** Task statement **
Please count the lines of the data that contain "spray" and state only the total.

[Provided material — start]

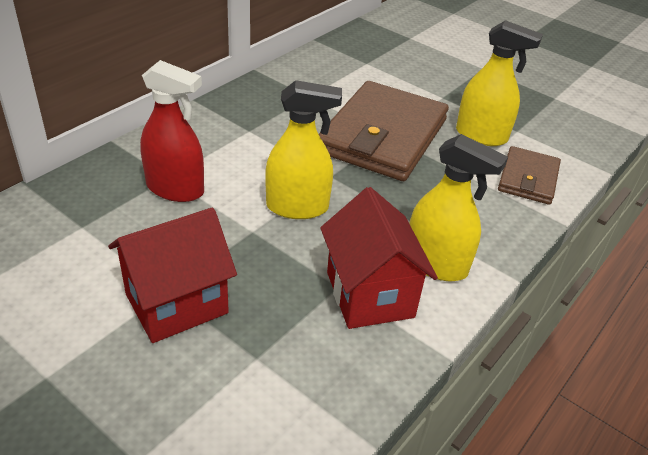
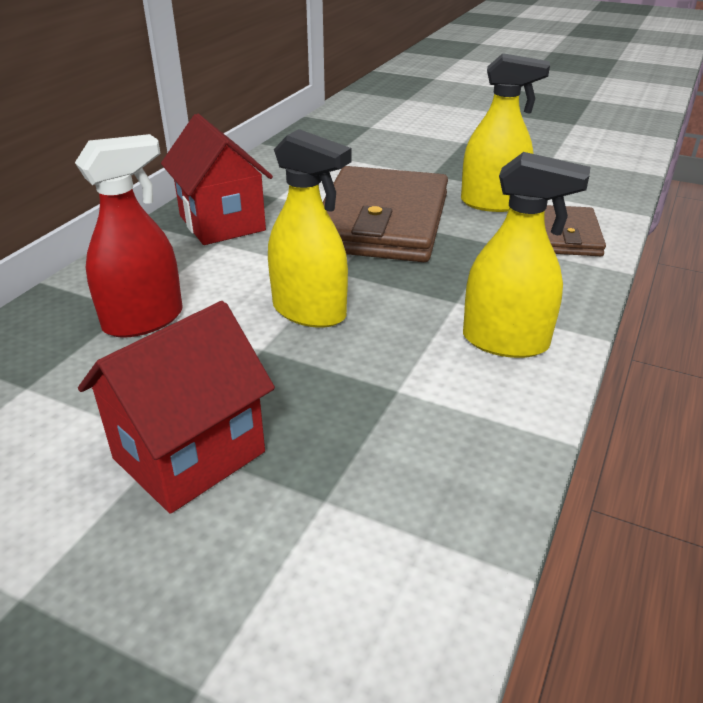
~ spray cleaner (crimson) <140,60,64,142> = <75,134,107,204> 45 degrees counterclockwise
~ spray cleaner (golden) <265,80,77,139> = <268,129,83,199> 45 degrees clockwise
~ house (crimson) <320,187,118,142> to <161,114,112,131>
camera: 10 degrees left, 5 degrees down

[Provided material — finish]

** Solution **
2